• To do: Copy the records from their first line through the line containing "green pentagon: moved 5 px up", putting "turned" in place of every "rotated" and changing nothing else.

════════

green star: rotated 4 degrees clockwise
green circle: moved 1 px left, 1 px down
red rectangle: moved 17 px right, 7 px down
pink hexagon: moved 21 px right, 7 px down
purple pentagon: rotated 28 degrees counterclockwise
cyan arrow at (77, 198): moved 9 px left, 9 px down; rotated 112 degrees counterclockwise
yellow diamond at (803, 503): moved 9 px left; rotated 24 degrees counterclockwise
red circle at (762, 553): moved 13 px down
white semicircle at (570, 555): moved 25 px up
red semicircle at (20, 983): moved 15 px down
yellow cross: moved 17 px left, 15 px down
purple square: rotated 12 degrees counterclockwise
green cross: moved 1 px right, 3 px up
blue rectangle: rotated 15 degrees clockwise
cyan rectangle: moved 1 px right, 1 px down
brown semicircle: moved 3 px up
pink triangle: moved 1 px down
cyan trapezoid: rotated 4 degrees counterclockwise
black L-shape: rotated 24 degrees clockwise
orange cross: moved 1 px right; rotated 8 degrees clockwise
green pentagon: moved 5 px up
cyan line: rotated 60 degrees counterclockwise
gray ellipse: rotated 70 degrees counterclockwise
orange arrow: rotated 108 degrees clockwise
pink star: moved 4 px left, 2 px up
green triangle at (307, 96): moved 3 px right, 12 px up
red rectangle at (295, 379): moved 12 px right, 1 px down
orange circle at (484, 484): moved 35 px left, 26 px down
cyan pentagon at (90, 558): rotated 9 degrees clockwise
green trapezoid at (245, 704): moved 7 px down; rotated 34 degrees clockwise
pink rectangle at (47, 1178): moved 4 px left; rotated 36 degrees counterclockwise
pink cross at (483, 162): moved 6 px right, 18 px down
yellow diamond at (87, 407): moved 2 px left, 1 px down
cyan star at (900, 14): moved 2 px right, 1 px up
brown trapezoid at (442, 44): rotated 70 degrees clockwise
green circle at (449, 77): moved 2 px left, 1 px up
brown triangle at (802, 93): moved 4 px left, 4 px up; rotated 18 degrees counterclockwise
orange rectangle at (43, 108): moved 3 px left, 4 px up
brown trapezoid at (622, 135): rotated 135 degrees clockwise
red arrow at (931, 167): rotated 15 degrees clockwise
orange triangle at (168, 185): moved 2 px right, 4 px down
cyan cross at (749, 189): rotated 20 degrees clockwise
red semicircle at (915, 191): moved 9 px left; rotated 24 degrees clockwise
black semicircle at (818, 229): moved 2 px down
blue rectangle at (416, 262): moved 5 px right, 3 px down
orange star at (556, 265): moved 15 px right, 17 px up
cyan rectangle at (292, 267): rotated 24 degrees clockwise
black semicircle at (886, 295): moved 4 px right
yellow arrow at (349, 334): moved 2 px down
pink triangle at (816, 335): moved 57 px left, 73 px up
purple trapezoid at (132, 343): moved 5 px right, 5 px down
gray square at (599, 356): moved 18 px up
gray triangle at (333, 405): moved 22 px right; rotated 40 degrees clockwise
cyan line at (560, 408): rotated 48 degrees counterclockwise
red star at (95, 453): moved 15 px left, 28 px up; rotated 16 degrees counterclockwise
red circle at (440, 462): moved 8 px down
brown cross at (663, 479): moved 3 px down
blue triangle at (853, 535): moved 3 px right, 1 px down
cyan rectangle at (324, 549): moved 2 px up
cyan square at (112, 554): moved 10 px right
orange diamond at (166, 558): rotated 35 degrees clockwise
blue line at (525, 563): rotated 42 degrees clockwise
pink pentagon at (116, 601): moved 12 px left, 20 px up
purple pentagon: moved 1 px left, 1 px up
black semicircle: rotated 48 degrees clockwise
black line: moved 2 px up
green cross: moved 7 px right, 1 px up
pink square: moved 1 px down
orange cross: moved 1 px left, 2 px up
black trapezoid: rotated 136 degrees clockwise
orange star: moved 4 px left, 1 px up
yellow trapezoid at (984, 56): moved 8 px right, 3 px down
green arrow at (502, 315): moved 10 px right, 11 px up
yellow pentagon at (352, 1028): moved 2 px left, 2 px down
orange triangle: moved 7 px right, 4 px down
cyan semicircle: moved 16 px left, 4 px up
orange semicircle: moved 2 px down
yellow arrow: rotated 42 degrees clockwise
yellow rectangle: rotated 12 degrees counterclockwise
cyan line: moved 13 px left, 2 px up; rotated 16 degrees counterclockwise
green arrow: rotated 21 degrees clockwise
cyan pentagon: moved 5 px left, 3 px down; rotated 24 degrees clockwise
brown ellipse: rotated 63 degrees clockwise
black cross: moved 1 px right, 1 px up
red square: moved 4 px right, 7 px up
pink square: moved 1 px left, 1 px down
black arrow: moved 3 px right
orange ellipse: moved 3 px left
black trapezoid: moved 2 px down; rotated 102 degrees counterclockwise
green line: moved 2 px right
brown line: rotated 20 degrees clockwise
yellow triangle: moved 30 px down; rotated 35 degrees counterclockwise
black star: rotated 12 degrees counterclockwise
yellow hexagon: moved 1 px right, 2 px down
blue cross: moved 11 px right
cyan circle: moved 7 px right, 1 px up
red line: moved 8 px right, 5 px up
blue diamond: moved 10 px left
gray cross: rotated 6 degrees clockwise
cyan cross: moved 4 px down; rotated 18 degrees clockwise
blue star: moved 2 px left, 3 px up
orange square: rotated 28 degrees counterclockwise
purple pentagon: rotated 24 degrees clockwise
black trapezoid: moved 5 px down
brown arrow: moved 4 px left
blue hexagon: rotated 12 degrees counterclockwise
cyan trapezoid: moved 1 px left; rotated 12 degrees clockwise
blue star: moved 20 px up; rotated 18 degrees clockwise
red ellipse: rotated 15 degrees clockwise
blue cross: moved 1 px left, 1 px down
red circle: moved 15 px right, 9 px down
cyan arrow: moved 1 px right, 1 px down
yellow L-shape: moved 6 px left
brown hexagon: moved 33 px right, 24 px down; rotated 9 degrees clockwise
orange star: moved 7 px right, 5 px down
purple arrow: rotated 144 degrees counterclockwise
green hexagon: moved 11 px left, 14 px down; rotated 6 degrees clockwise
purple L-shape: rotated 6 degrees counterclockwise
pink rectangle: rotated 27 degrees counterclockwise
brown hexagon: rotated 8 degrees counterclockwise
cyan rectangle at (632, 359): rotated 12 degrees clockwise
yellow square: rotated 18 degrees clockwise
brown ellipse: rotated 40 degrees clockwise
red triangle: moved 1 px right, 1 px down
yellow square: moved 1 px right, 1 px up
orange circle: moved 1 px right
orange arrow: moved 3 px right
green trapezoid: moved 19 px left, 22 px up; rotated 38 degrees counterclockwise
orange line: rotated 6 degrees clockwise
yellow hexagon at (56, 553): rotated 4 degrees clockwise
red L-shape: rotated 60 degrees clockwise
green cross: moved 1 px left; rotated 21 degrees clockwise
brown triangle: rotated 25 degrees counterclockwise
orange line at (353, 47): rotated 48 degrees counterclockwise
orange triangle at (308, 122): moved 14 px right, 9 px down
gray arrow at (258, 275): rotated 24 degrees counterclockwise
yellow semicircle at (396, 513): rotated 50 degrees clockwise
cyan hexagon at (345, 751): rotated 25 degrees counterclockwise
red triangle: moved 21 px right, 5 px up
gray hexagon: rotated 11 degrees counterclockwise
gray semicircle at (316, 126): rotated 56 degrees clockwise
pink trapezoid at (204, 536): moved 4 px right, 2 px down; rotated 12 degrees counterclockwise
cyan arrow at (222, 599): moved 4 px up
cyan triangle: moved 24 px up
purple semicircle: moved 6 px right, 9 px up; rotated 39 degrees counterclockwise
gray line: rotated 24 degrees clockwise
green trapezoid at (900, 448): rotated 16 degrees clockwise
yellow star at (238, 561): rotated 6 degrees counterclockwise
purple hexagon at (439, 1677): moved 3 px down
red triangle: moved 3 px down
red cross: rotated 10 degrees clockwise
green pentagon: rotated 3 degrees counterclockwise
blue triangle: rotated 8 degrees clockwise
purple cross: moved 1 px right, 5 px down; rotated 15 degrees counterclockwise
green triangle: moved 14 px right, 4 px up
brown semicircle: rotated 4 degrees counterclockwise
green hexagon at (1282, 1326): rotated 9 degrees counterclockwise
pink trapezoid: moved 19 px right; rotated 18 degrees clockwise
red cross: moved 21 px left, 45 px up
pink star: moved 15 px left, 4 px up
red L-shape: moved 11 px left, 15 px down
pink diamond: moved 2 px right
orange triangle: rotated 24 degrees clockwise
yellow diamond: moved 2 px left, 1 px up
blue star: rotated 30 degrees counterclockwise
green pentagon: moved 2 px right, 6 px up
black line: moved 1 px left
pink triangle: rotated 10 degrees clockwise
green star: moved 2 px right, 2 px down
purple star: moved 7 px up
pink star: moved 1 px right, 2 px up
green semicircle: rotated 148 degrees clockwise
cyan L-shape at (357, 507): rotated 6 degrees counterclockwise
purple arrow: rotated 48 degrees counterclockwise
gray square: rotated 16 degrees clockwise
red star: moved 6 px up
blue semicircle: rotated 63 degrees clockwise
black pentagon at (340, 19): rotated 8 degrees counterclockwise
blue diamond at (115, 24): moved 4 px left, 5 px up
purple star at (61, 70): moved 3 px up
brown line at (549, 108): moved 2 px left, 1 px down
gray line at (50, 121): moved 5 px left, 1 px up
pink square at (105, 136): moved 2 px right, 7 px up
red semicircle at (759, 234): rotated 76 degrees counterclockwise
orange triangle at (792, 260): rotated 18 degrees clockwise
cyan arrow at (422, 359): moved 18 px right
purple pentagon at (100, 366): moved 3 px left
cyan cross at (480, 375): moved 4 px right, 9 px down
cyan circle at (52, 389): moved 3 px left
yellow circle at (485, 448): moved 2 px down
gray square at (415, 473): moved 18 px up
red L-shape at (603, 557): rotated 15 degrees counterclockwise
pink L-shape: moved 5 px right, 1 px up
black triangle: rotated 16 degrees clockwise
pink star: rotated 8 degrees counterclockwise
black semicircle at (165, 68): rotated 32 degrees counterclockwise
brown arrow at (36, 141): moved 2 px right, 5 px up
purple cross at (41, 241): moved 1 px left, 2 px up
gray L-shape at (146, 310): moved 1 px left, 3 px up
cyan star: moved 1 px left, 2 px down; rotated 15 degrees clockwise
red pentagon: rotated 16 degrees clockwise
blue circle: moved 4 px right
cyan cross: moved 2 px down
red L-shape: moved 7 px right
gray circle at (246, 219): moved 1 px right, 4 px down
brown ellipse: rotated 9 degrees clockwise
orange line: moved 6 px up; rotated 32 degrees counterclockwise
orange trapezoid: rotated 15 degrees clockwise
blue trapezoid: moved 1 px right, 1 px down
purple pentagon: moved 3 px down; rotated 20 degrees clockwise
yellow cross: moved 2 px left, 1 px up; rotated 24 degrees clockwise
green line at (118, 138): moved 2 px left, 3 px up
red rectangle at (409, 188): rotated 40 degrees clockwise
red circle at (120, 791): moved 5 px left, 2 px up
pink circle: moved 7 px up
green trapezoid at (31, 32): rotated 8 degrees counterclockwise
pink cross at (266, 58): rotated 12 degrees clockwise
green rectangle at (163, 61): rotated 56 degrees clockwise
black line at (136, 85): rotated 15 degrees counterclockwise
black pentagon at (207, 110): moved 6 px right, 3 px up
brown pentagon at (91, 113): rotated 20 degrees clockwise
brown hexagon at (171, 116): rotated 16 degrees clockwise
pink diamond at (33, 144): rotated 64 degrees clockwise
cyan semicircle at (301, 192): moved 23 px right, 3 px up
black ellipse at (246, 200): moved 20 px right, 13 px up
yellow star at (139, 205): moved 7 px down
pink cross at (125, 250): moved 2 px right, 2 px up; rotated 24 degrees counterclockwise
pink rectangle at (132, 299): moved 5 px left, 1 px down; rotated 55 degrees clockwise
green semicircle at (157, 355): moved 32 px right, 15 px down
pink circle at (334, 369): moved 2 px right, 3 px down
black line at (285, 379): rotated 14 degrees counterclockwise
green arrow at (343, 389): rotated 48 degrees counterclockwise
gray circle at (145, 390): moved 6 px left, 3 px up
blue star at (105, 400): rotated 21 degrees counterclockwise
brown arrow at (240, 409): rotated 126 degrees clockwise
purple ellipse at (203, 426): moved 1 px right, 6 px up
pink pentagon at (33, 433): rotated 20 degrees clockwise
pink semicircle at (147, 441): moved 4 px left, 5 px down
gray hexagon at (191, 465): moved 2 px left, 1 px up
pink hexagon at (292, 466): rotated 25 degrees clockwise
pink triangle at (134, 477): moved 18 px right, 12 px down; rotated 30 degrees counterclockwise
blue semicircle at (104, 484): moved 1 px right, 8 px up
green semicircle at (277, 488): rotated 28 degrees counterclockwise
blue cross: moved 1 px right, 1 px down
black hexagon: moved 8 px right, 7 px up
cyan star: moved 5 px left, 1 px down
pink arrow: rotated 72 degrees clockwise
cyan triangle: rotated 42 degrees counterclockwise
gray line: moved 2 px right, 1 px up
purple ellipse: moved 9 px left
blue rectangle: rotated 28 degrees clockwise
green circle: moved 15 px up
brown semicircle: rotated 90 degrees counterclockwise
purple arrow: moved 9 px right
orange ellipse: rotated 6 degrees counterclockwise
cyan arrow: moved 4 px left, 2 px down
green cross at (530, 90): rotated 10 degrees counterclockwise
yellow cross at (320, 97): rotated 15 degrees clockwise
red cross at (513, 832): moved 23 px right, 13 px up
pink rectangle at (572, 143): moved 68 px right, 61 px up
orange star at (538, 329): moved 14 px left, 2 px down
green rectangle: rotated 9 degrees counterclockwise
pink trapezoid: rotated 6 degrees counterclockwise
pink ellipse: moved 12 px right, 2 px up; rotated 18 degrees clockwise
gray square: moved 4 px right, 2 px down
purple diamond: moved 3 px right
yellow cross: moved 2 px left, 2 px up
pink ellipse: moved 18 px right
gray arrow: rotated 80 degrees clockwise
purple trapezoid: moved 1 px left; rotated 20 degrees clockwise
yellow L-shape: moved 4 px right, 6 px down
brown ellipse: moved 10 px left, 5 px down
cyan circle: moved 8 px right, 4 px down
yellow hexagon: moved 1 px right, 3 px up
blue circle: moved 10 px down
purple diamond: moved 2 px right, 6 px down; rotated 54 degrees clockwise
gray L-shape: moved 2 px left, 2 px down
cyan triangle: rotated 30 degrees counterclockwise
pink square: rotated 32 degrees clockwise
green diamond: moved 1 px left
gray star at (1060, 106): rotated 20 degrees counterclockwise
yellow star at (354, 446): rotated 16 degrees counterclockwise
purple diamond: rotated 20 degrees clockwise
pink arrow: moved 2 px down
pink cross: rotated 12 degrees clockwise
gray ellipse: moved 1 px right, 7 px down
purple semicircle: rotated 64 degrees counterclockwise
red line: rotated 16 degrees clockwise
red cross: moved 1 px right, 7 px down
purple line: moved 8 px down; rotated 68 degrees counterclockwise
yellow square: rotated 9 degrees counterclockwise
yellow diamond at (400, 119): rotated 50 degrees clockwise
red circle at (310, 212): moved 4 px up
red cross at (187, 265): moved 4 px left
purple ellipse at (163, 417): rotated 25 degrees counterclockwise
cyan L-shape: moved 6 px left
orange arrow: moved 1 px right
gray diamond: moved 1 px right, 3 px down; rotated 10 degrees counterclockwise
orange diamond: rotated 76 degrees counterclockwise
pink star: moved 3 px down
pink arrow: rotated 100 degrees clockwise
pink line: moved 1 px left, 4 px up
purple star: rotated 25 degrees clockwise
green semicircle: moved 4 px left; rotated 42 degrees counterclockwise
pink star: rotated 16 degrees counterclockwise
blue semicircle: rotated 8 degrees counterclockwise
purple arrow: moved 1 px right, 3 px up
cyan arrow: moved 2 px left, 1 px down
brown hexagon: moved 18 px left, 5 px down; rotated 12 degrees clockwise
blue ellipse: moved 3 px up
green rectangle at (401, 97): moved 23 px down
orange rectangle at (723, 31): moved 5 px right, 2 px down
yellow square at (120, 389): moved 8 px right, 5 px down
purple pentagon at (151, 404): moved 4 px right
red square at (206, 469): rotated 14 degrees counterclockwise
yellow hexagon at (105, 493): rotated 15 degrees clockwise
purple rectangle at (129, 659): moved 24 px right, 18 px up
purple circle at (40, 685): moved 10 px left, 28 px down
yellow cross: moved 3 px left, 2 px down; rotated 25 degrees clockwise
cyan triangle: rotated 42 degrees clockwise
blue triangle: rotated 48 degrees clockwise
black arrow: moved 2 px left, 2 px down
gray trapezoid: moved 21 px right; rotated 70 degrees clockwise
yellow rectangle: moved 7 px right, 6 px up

════════

• Answer in full:
green star: turned 4 degrees clockwise
green circle: moved 1 px left, 1 px down
red rectangle: moved 17 px right, 7 px down
pink hexagon: moved 21 px right, 7 px down
purple pentagon: turned 28 degrees counterclockwise
cyan arrow at (77, 198): moved 9 px left, 9 px down; turned 112 degrees counterclockwise
yellow diamond at (803, 503): moved 9 px left; turned 24 degrees counterclockwise
red circle at (762, 553): moved 13 px down
white semicircle at (570, 555): moved 25 px up
red semicircle at (20, 983): moved 15 px down
yellow cross: moved 17 px left, 15 px down
purple square: turned 12 degrees counterclockwise
green cross: moved 1 px right, 3 px up
blue rectangle: turned 15 degrees clockwise
cyan rectangle: moved 1 px right, 1 px down
brown semicircle: moved 3 px up
pink triangle: moved 1 px down
cyan trapezoid: turned 4 degrees counterclockwise
black L-shape: turned 24 degrees clockwise
orange cross: moved 1 px right; turned 8 degrees clockwise
green pentagon: moved 5 px up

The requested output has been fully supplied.